PROBLEM DESCRIPTION: Within the entries below, every line containing "XSHUT" is to be copied.

(Structured diff data)
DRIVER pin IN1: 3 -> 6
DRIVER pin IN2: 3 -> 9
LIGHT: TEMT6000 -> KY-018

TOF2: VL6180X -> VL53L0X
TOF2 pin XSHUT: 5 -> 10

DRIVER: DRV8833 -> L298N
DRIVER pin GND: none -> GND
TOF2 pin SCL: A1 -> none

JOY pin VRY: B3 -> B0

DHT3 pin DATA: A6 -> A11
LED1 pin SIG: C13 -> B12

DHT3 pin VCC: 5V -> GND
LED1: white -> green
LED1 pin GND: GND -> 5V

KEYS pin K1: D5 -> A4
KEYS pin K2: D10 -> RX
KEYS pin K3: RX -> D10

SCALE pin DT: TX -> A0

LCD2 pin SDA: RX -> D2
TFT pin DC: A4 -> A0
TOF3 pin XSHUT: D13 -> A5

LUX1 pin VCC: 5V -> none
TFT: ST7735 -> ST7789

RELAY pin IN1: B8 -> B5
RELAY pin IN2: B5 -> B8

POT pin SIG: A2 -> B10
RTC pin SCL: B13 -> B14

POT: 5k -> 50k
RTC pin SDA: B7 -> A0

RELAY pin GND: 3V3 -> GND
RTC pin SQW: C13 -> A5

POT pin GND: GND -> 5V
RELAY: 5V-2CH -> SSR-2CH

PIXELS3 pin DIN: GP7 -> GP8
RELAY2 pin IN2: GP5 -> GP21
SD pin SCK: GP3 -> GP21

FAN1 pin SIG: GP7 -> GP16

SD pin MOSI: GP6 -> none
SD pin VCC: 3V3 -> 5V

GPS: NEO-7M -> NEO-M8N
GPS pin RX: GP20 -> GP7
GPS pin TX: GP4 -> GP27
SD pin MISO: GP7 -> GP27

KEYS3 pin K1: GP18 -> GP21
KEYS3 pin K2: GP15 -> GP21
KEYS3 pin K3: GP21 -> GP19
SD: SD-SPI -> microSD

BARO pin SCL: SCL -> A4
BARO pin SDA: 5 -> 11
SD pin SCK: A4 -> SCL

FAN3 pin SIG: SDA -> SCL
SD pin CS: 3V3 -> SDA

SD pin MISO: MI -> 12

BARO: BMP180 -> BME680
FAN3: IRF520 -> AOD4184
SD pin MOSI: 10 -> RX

EXERCISE RESPONSE:
TOF2 pin XSHUT: 5 -> 10
TOF3 pin XSHUT: D13 -> A5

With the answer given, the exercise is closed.